EXERCISE PROMPT: Below are the records. Restate word for word every line from the one that contains "U1 pin BAT: +9V -> none" through the final line, both included.

= Beginning of Section =

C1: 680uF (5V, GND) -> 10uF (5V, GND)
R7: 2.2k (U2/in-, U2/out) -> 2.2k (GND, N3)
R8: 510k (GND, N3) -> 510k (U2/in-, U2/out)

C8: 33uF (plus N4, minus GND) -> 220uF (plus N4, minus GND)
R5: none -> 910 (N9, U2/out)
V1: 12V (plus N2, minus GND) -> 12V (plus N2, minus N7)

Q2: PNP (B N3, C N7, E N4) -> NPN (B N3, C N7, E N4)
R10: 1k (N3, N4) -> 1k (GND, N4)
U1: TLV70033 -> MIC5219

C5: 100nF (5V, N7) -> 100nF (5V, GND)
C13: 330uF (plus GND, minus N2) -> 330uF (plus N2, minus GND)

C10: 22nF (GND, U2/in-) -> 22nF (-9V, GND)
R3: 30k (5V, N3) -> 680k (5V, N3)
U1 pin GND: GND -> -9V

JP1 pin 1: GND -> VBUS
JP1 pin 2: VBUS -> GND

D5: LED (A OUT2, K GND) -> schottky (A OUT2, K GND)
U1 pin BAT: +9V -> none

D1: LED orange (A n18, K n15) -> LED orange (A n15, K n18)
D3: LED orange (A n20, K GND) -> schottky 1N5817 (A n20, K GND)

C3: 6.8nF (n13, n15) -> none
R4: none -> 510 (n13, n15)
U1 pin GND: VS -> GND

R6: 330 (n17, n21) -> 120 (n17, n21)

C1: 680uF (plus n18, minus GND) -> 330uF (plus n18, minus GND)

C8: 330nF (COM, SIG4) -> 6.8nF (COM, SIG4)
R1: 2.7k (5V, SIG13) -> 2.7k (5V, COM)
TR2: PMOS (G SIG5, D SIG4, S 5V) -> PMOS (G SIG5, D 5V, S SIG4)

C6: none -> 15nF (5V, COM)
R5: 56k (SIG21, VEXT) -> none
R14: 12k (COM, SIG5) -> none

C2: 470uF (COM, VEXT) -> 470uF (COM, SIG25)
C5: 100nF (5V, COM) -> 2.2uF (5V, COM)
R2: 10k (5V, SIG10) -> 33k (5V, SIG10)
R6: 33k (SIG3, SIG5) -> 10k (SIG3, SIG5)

= End of Section =

TASK ANSWER:
U1 pin BAT: +9V -> none

D1: LED orange (A n18, K n15) -> LED orange (A n15, K n18)
D3: LED orange (A n20, K GND) -> schottky 1N5817 (A n20, K GND)

C3: 6.8nF (n13, n15) -> none
R4: none -> 510 (n13, n15)
U1 pin GND: VS -> GND

R6: 330 (n17, n21) -> 120 (n17, n21)

C1: 680uF (plus n18, minus GND) -> 330uF (plus n18, minus GND)

C8: 330nF (COM, SIG4) -> 6.8nF (COM, SIG4)
R1: 2.7k (5V, SIG13) -> 2.7k (5V, COM)
TR2: PMOS (G SIG5, D SIG4, S 5V) -> PMOS (G SIG5, D 5V, S SIG4)

C6: none -> 15nF (5V, COM)
R5: 56k (SIG21, VEXT) -> none
R14: 12k (COM, SIG5) -> none

C2: 470uF (COM, VEXT) -> 470uF (COM, SIG25)
C5: 100nF (5V, COM) -> 2.2uF (5V, COM)
R2: 10k (5V, SIG10) -> 33k (5V, SIG10)
R6: 33k (SIG3, SIG5) -> 10k (SIG3, SIG5)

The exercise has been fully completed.